EXERCISE AIM: Going down the listing below, print exactly each line from the one with "(188, 462) = (288, 266): none -> red mug" up to and including the one with "(306, 555) = (241, 392): yellow", and skip the rest.
··········
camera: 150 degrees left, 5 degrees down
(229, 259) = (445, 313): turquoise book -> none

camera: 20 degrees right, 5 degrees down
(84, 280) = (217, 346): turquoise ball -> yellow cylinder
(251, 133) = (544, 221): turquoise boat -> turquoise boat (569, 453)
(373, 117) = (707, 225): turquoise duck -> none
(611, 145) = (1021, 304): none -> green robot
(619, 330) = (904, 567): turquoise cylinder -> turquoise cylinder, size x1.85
··········
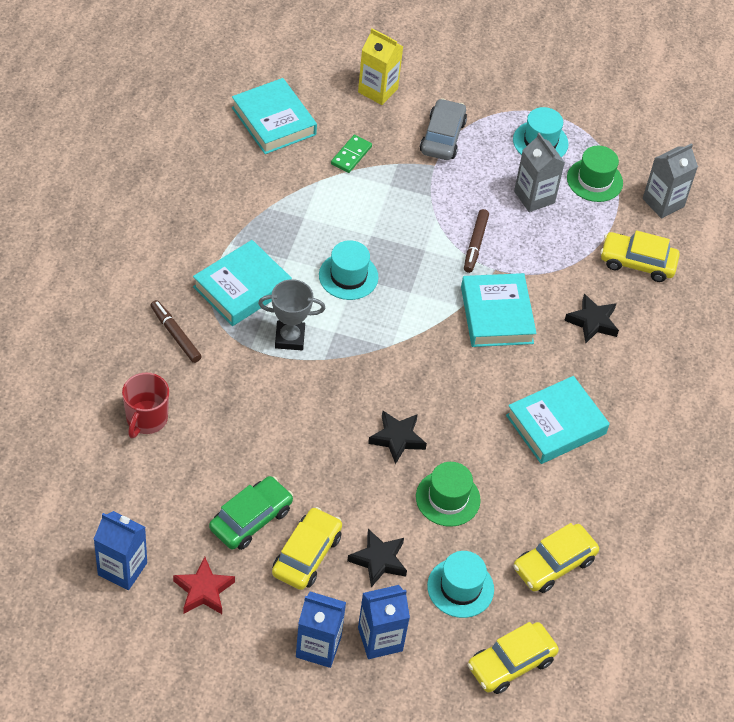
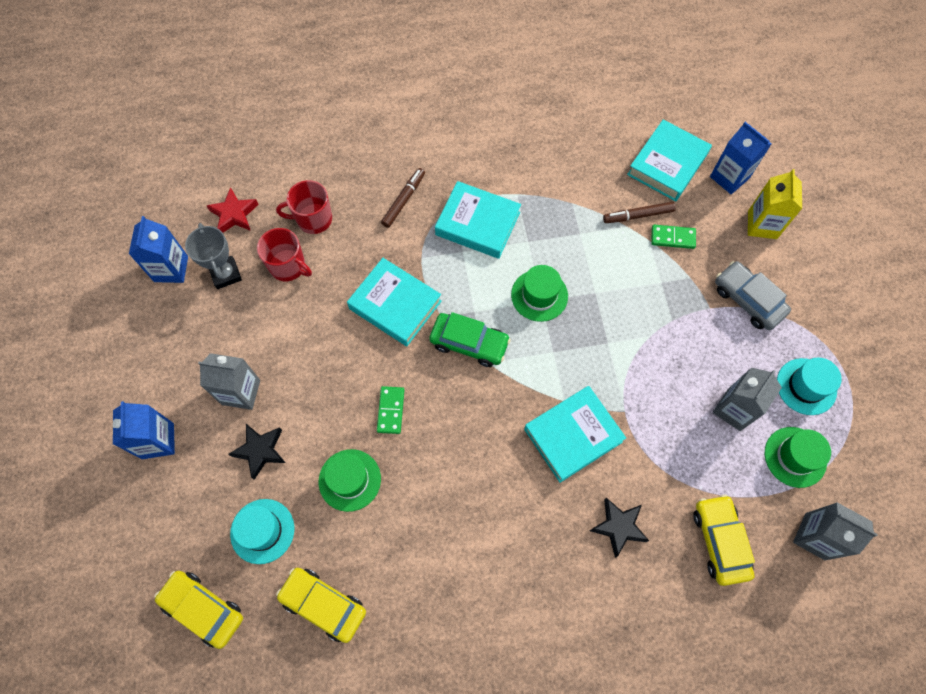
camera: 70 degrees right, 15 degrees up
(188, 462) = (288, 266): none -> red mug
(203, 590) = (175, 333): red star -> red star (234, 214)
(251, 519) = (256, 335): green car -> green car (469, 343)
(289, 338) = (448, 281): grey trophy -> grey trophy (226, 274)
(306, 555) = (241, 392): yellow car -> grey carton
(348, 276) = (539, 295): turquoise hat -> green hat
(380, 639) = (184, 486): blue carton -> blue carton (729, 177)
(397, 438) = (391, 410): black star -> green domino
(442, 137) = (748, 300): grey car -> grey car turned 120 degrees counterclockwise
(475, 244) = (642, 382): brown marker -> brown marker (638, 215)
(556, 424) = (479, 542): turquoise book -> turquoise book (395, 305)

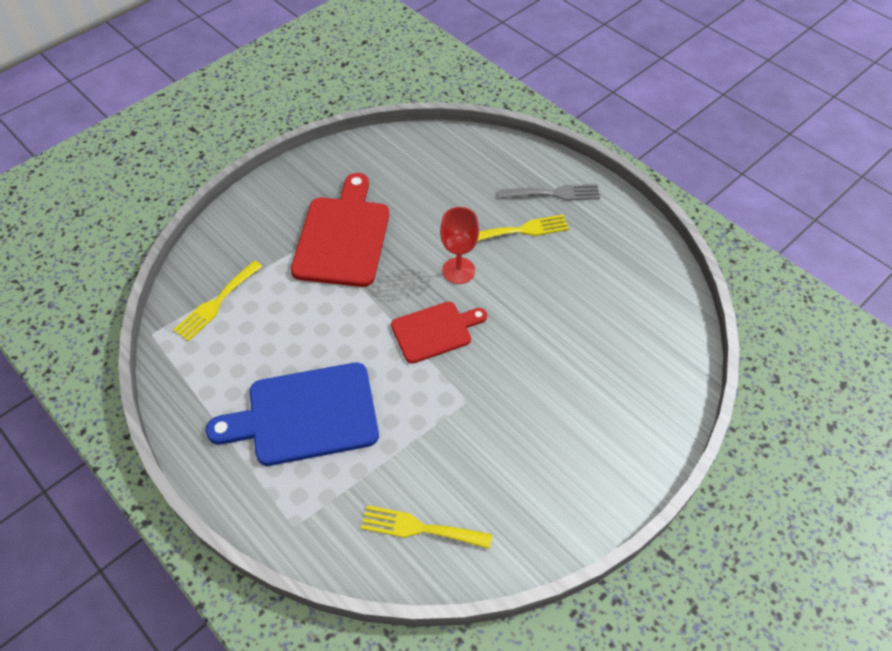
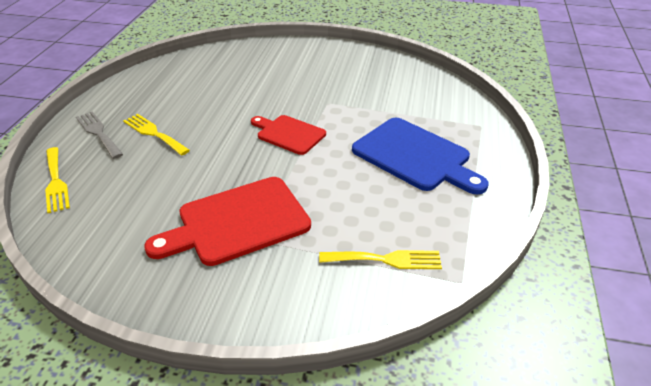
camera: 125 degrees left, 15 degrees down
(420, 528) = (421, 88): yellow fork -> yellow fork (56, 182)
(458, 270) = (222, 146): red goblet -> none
··········
ANSWER TO THIS PROBLEM:
(188, 462) = (288, 266): none -> red mug
(203, 590) = (175, 333): red star -> red star (234, 214)
(251, 519) = (256, 335): green car -> green car (469, 343)
(289, 338) = (448, 281): grey trophy -> grey trophy (226, 274)
(306, 555) = (241, 392): yellow car -> grey carton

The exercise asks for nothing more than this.